Work item
Rewrite the material from the line with "at center bigger" to the line with "Question: Is point" as a Markdown table with columns Row and Line, one numbered row per line and blank lines omitted.

*** Provided material Section Begins ***

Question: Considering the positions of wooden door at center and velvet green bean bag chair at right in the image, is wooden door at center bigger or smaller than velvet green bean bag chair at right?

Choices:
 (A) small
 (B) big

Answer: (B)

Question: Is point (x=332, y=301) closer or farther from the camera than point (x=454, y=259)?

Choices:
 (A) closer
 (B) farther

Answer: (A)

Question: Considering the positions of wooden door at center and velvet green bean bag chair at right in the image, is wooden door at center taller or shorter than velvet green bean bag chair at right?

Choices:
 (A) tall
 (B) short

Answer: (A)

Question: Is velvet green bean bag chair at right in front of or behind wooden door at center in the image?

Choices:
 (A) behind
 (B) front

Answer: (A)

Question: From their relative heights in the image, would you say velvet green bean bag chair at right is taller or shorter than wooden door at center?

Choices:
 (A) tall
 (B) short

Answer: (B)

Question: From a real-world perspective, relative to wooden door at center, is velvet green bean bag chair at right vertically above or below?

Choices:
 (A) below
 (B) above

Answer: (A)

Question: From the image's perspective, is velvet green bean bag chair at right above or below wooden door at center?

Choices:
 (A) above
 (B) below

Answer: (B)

*** Provided material Section Ends ***
*** Provided material Section Begins ***

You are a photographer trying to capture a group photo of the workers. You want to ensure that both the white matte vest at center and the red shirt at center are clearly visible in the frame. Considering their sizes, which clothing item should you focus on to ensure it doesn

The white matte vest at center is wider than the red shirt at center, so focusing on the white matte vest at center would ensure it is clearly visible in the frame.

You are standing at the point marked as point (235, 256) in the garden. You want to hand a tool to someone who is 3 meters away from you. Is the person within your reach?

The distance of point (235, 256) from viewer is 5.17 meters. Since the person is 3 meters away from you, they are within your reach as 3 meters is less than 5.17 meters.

*** Provided material Section Ends ***
*** Provided material Section Begins ***

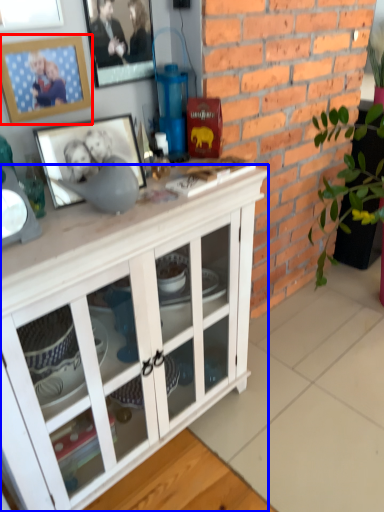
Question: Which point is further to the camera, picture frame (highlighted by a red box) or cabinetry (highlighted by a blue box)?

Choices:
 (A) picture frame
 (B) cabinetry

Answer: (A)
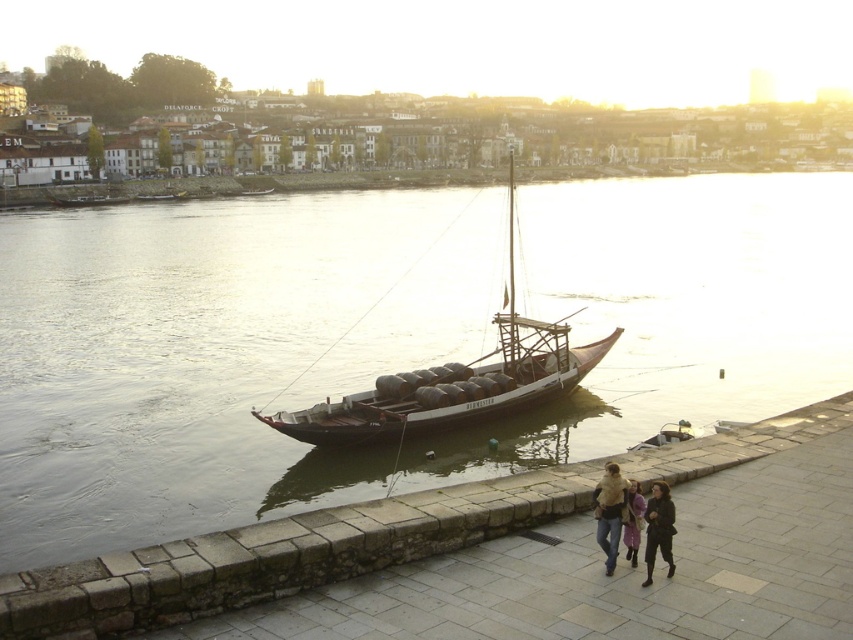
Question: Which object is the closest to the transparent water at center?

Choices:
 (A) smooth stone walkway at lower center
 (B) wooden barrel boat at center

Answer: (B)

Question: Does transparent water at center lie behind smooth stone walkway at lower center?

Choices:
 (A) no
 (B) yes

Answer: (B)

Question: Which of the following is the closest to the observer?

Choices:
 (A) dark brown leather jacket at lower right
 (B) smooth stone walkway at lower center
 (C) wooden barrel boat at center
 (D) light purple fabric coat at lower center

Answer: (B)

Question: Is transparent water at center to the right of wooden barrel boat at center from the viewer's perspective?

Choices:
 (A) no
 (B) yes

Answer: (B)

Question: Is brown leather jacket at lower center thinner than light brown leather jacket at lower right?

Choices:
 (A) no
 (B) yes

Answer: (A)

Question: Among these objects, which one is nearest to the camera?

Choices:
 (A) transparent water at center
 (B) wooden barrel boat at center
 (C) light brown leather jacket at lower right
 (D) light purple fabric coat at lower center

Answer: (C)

*** Provided material Section Ends ***

Task response
| Row | Line |
|---|---|
| 1 | Question: Considering the positions of wooden door at center and velvet green bean bag chair at right in the image, is wooden door at center bigger or smaller than velvet green bean bag chair at right? |
| 2 | Choices: |
| 3 |  (A) small |
| 4 |  (B) big |
| 5 | Answer: (B) |
| 6 | Question: Is point (x=332, y=301) closer or farther from the camera than point (x=454, y=259)? |